Would you count the lines in the entries below that contain "RULER"? Reply with the number only.

**Data under study**
BEGIN
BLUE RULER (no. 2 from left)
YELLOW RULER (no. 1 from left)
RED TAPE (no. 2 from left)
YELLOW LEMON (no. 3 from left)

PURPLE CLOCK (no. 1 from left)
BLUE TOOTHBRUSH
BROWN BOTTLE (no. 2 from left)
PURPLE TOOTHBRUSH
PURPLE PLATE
END
BEGIN
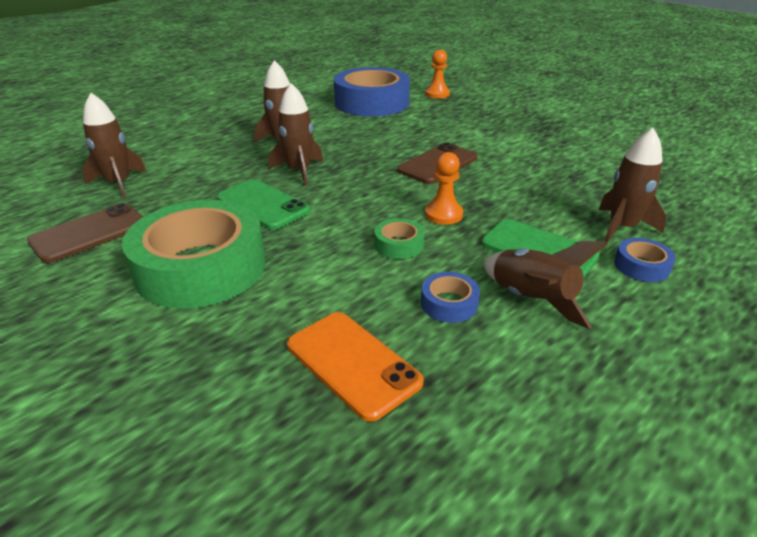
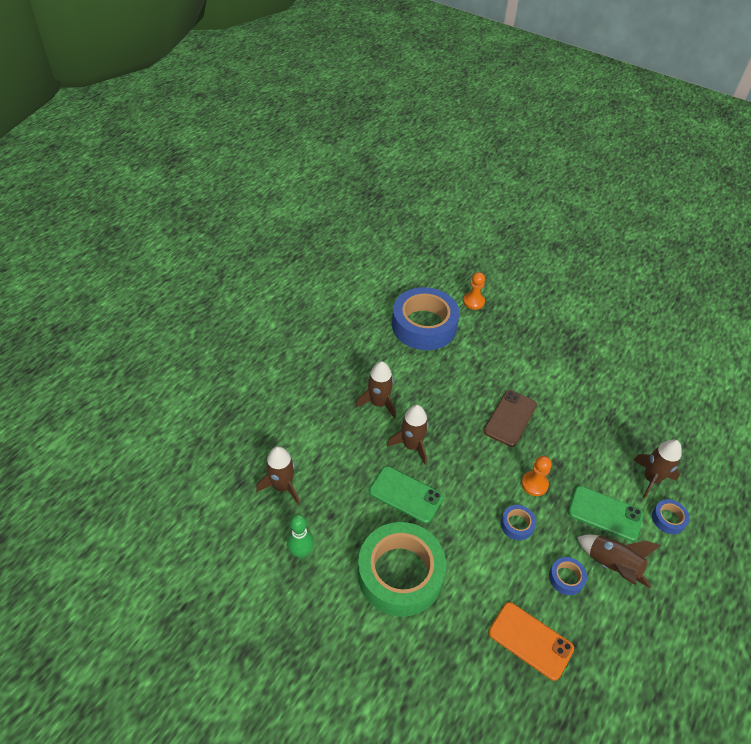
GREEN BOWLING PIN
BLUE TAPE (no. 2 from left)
END
**Response to this task**
2